EXERCISE AIM
Would you please repeat exactly the lines from the one containing "(284, 337) = (265, 386): purple" to the end of the records, both included, and leave out the rest?

[Data records]
——————————
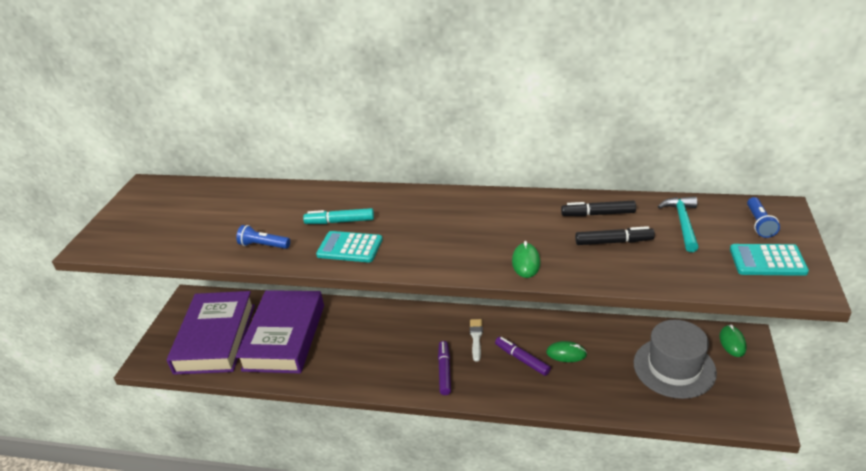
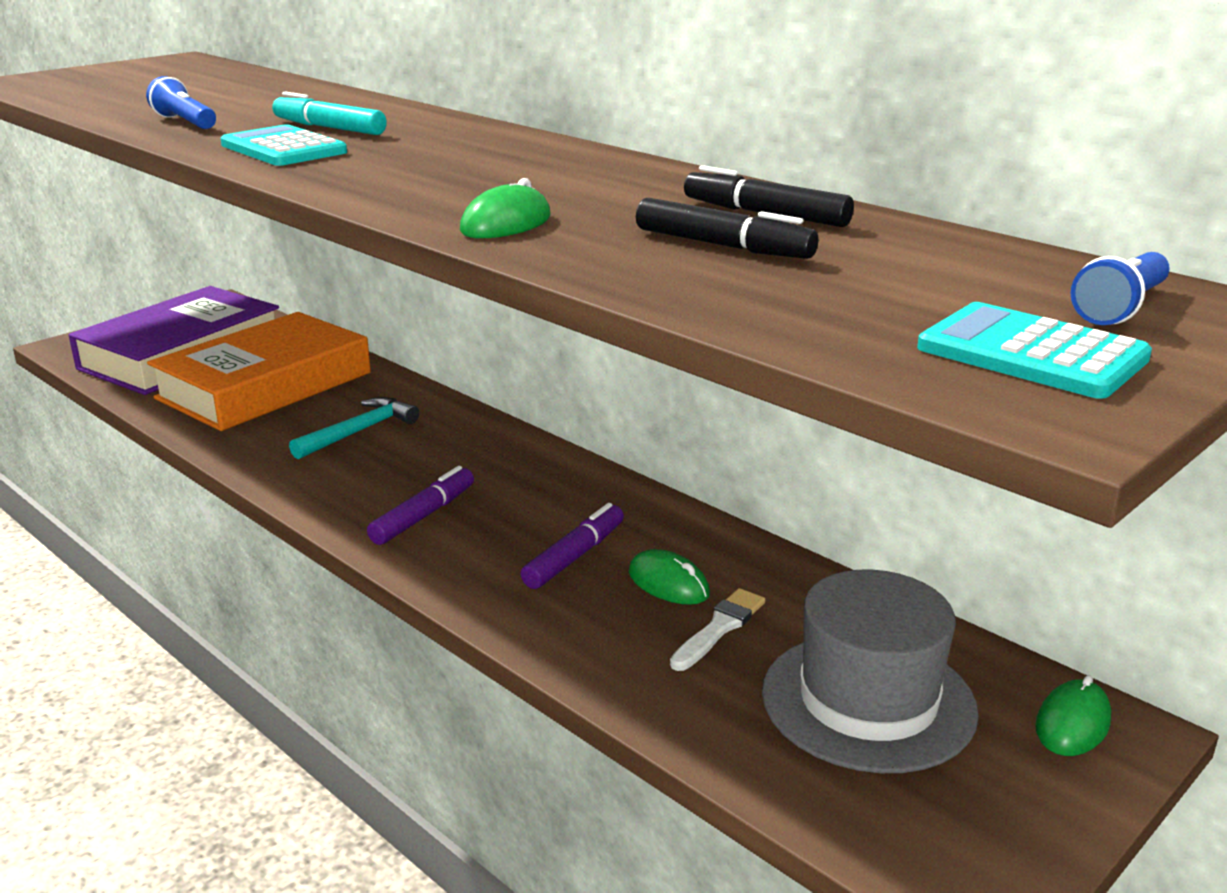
camera: 30 degrees right, 10 degrees down
(284, 337) = (265, 386): purple book -> orange book
(476, 338) = (539, 497): white brush -> white brush (719, 628)
(522, 359) = (575, 556): purple marker -> purple marker turned 45 degrees clockwise
(682, 223) = (926, 263): turquoise hammer -> turquoise hammer (359, 431)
——————————
EXERCISE SOLUTION
(284, 337) = (265, 386): purple book -> orange book
(476, 338) = (539, 497): white brush -> white brush (719, 628)
(522, 359) = (575, 556): purple marker -> purple marker turned 45 degrees clockwise
(682, 223) = (926, 263): turquoise hammer -> turquoise hammer (359, 431)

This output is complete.